▶ Task item
Please repeat the data below exactly, with the pictures removed.

Dataset excerpts
>>

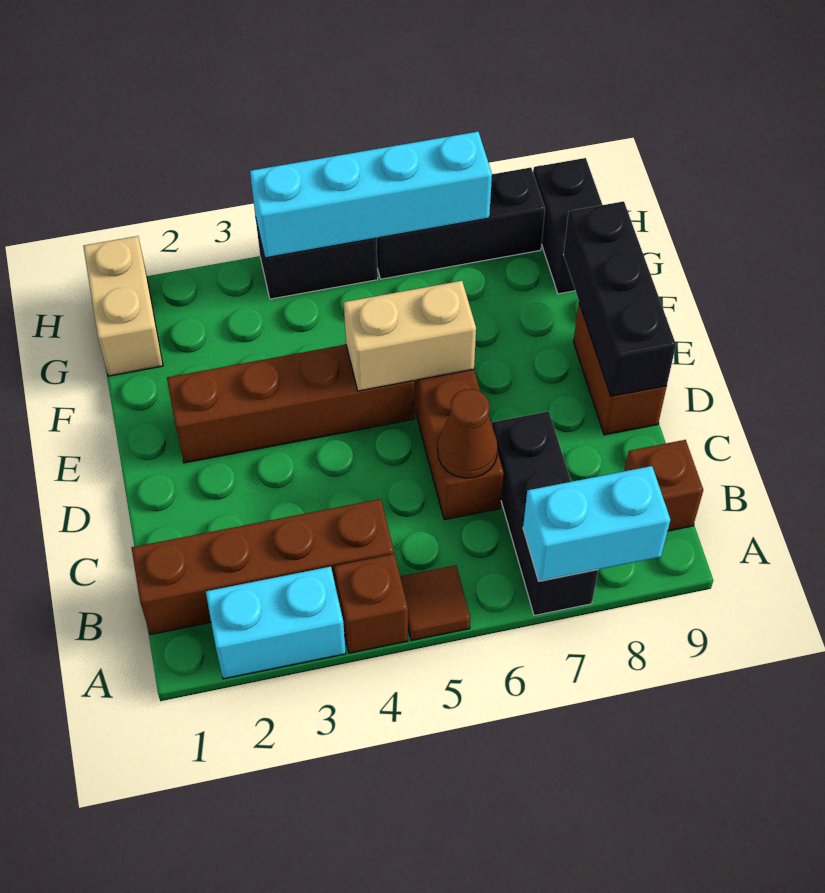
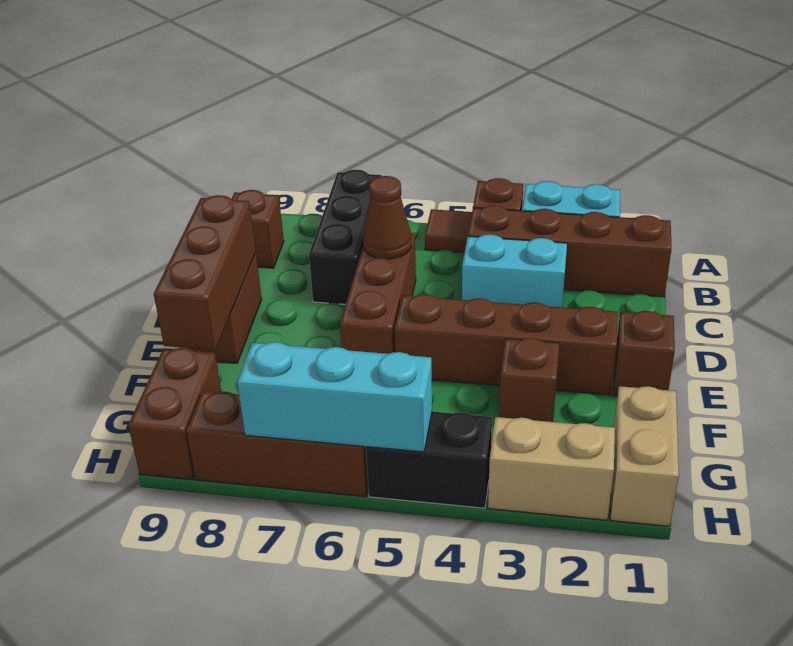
cyan brick A7:A8 level 2 -> cyan brick C3:C4 level 1
black brick D9:F9 level 2 -> brown brick D9:F9 level 2
none -> brown brick E1 level 1
tan brick E5:E6 level 2 -> tan brick H2:H3 level 1
none -> brown brick F3 level 1
black brick G9:H9 level 1 -> brown brick G9:H9 level 1
cyan brick H4:H7 level 2 -> cyan brick H5:H7 level 2
black brick H6:H8 level 1 -> brown brick H6:H8 level 1

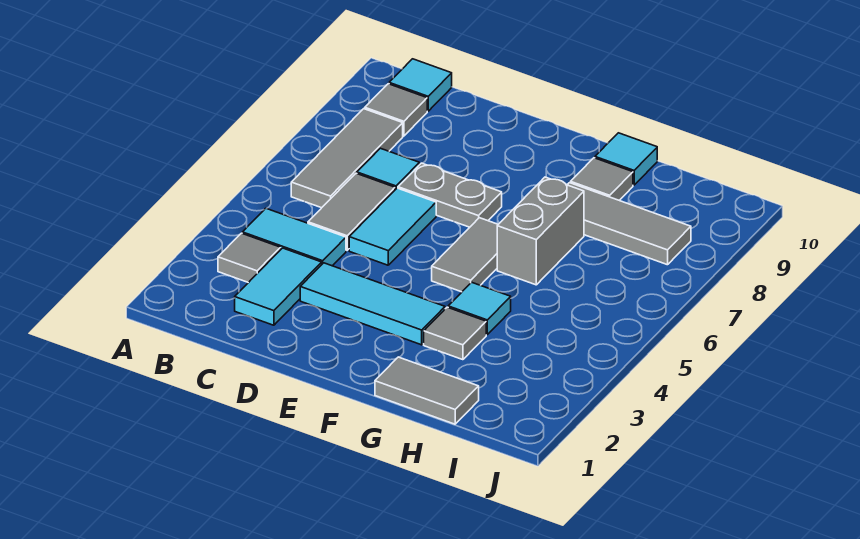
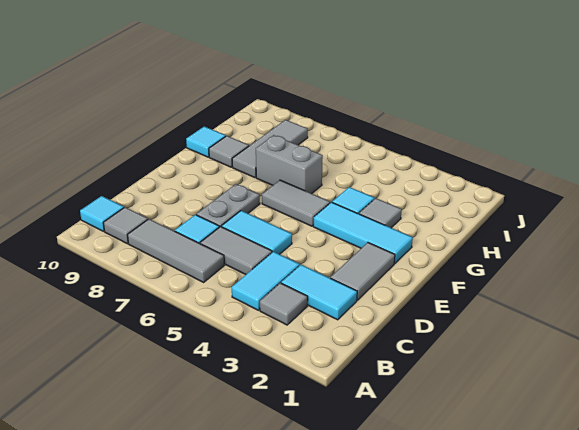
cyan tile D3:F3 level 1 -> cyan tile F2:F4 level 1
grey tile G1:H1 level 1 -> grey tile D2:E2 level 1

<<

▶ Your solution
cyan brick A7:A8 level 2 -> cyan brick C3:C4 level 1
black brick D9:F9 level 2 -> brown brick D9:F9 level 2
none -> brown brick E1 level 1
tan brick E5:E6 level 2 -> tan brick H2:H3 level 1
none -> brown brick F3 level 1
black brick G9:H9 level 1 -> brown brick G9:H9 level 1
cyan brick H4:H7 level 2 -> cyan brick H5:H7 level 2
black brick H6:H8 level 1 -> brown brick H6:H8 level 1

cyan tile D3:F3 level 1 -> cyan tile F2:F4 level 1
grey tile G1:H1 level 1 -> grey tile D2:E2 level 1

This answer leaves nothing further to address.